_Problem to solve_: Locate the string "brown" in the listing below. Copy every line where it is found.

_Records for this exercise_:

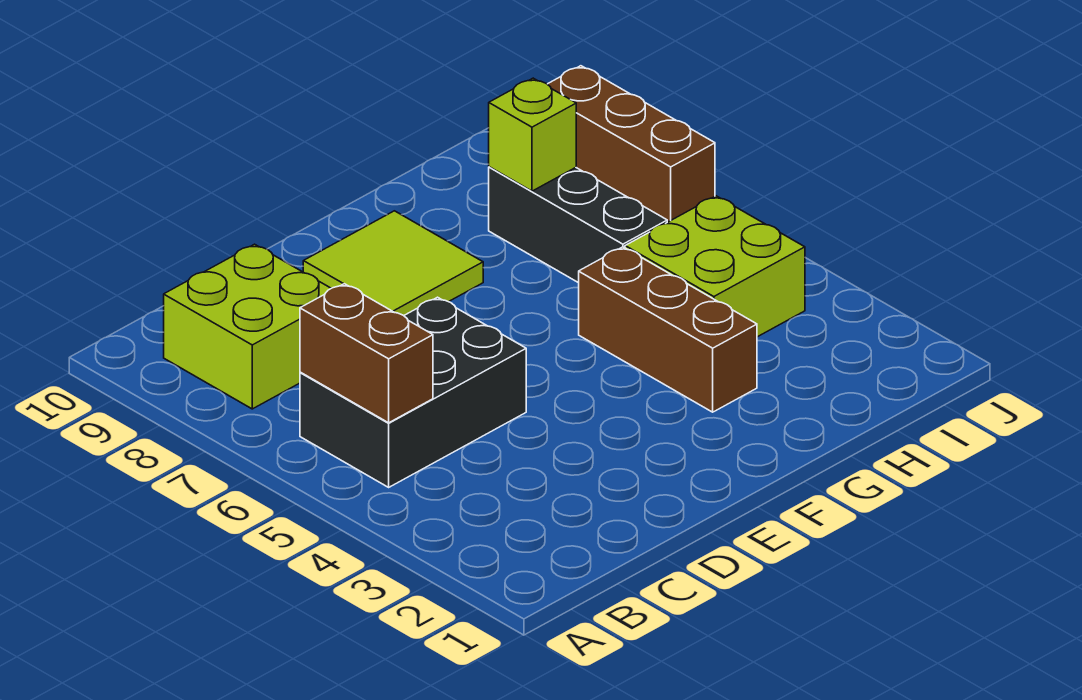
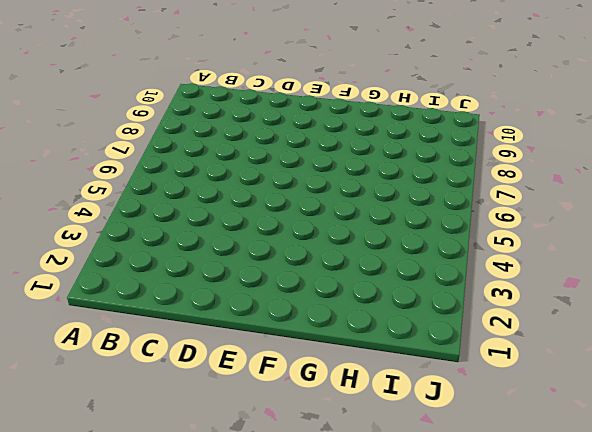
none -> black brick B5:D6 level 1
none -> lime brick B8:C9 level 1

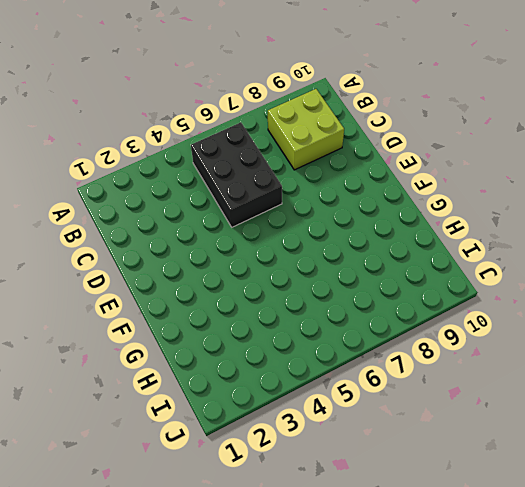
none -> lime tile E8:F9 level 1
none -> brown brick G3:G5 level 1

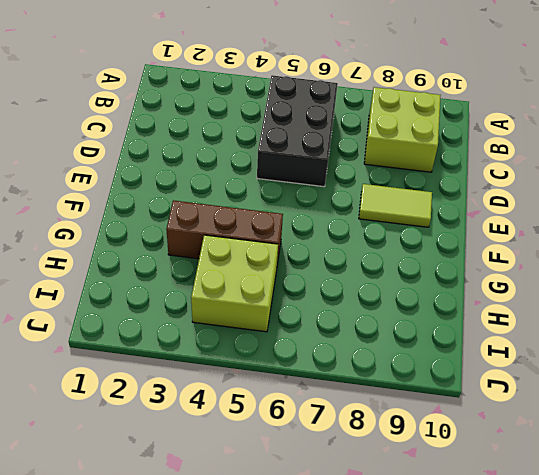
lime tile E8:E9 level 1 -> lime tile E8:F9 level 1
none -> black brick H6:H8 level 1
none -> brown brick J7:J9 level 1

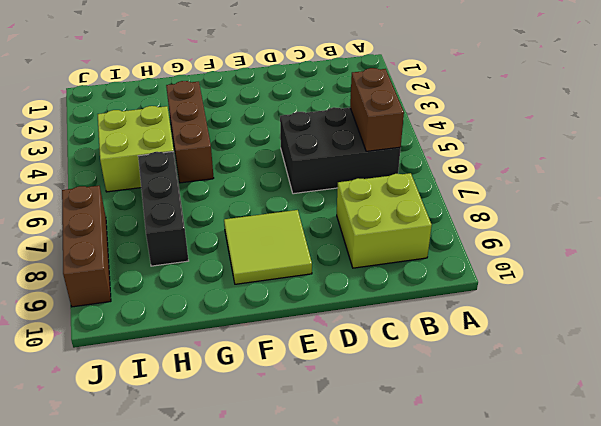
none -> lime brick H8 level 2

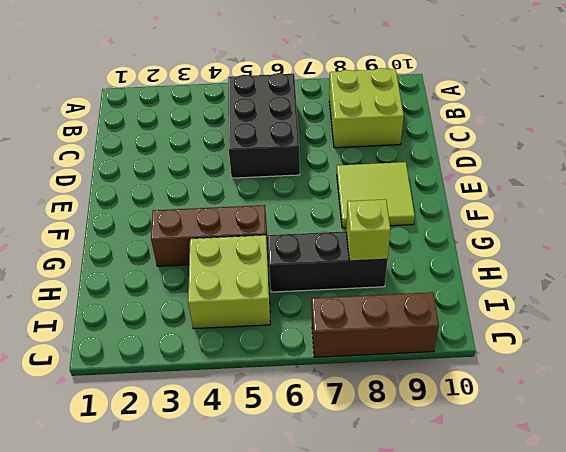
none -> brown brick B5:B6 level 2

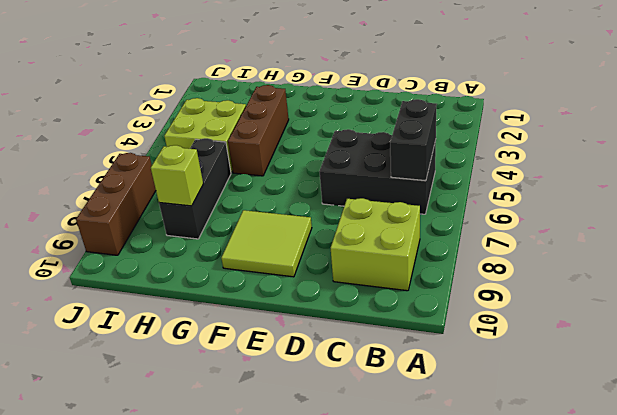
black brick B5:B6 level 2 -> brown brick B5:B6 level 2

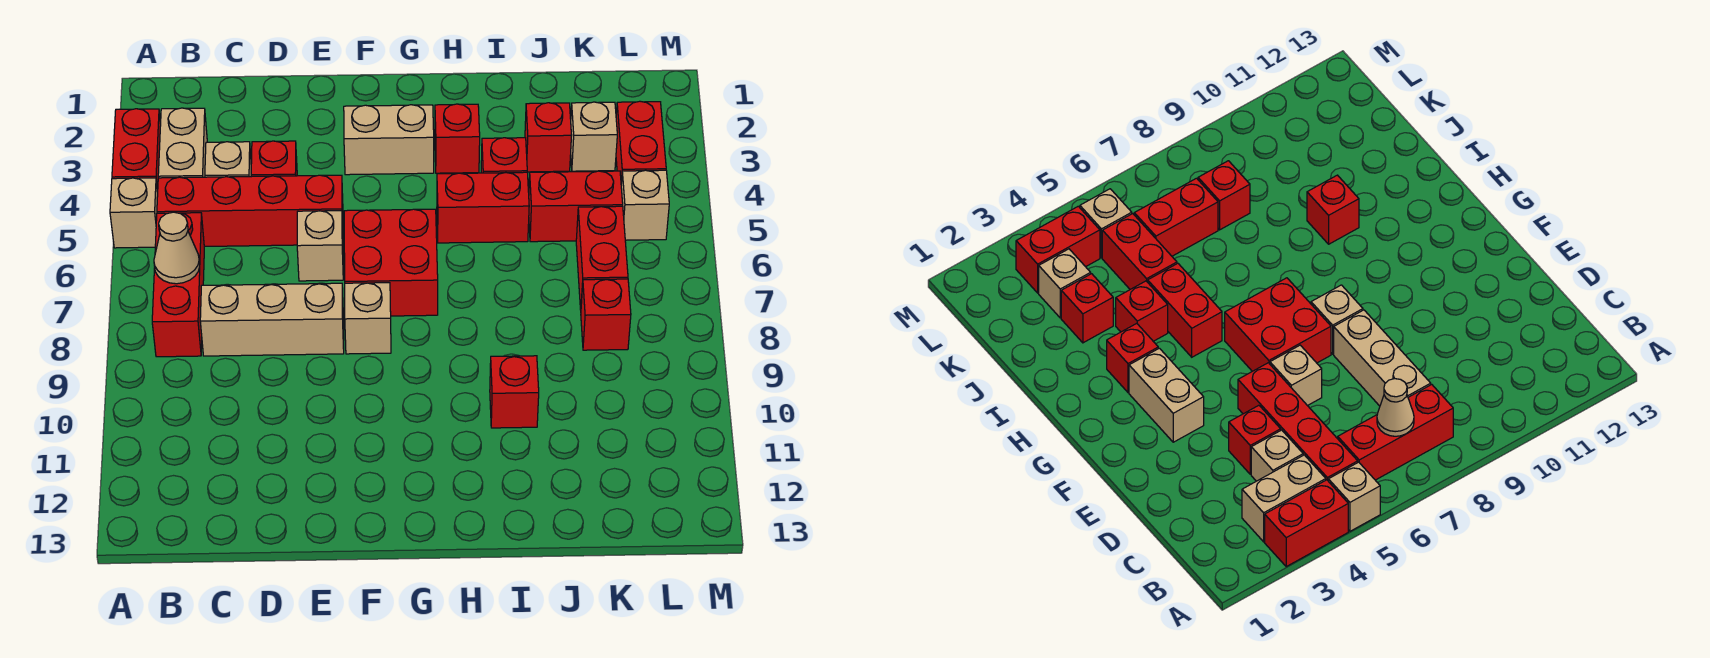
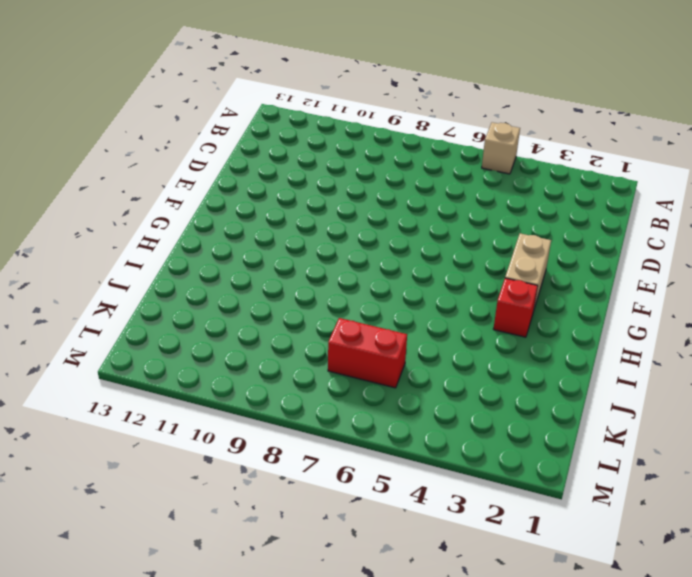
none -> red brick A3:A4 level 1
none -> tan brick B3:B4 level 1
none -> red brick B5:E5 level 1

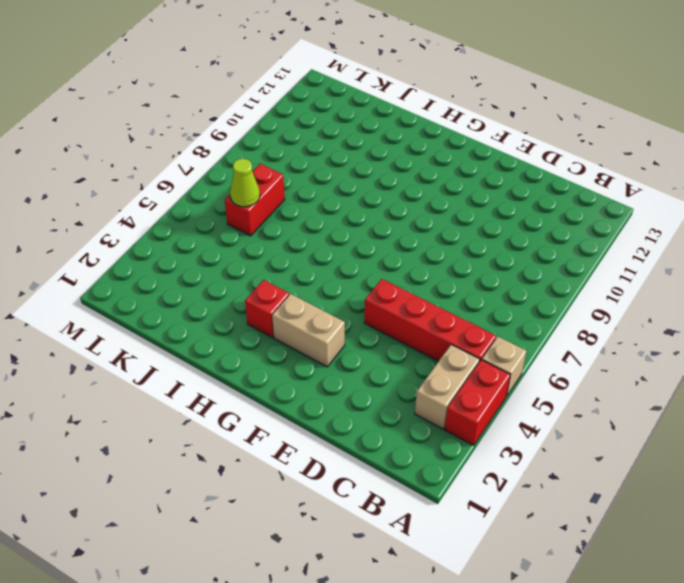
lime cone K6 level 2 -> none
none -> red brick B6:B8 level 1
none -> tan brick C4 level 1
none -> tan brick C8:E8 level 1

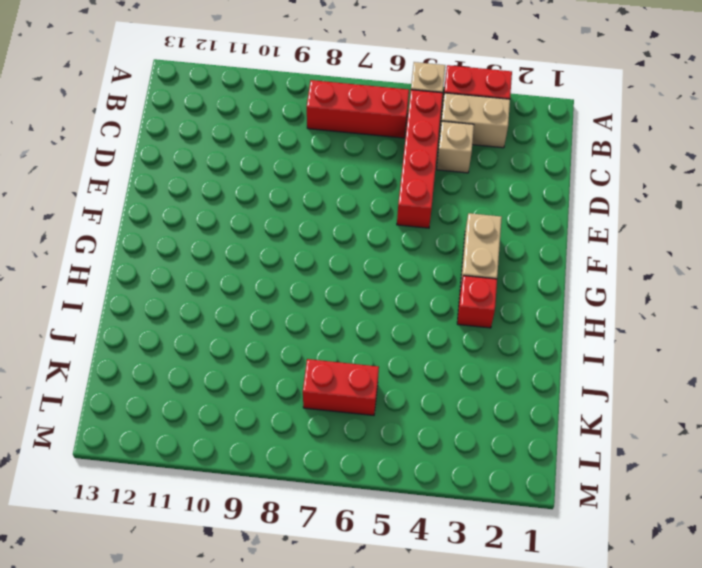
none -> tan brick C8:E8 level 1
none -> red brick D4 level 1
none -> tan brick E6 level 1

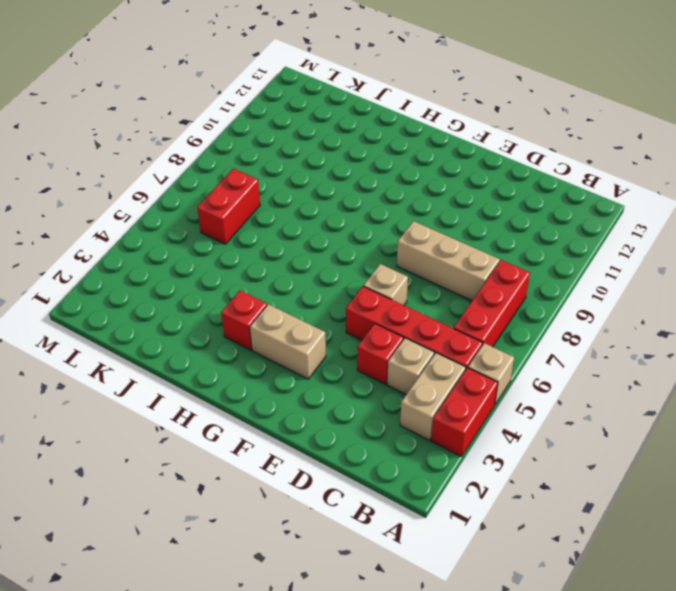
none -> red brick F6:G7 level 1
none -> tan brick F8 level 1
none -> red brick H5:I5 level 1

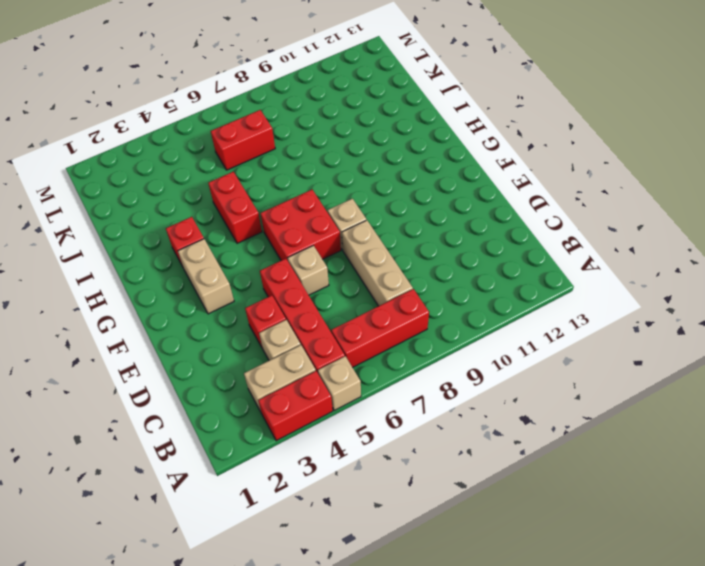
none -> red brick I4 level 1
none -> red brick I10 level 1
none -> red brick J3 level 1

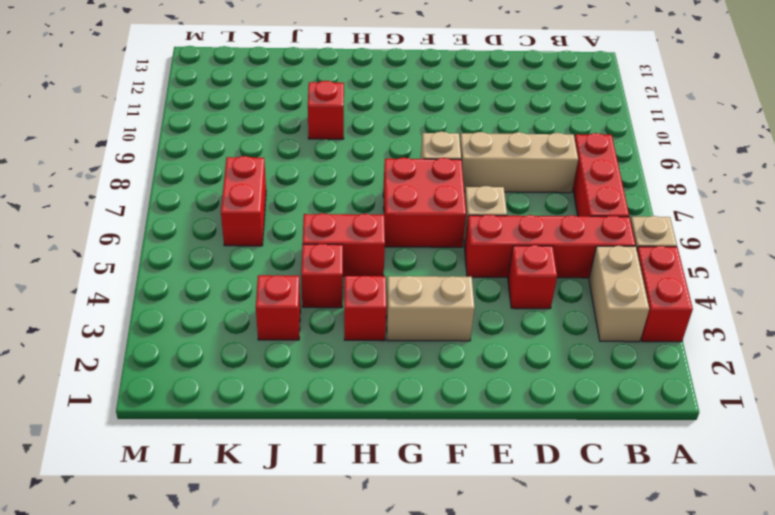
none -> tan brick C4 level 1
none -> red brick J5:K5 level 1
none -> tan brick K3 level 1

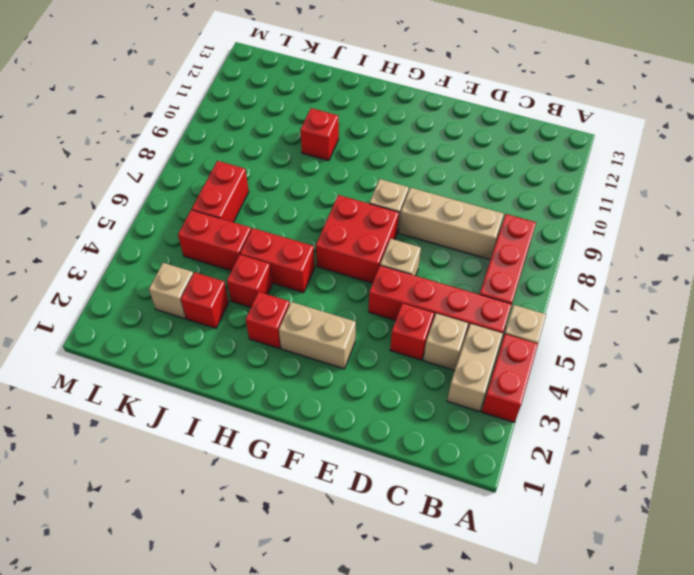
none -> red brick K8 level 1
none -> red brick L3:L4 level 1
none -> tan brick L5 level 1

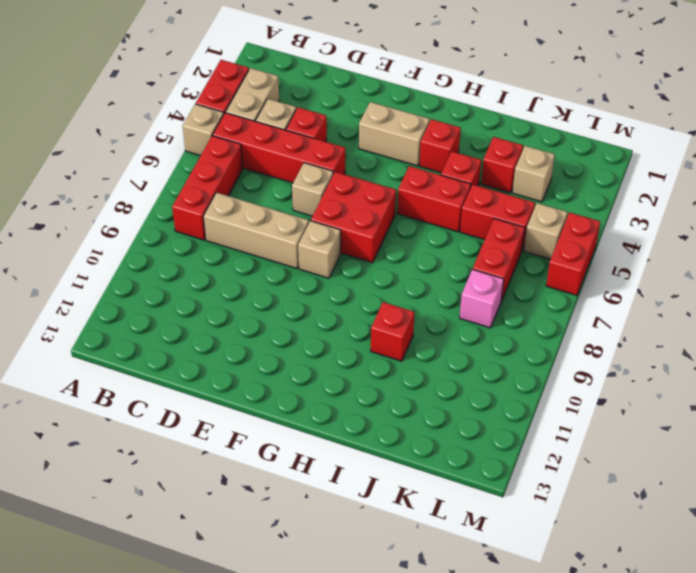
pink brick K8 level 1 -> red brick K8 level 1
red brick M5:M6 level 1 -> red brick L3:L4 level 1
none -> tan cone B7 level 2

_Task solution_:
none -> brown brick G3:G5 level 1
none -> brown brick J7:J9 level 1
none -> brown brick B5:B6 level 2
black brick B5:B6 level 2 -> brown brick B5:B6 level 2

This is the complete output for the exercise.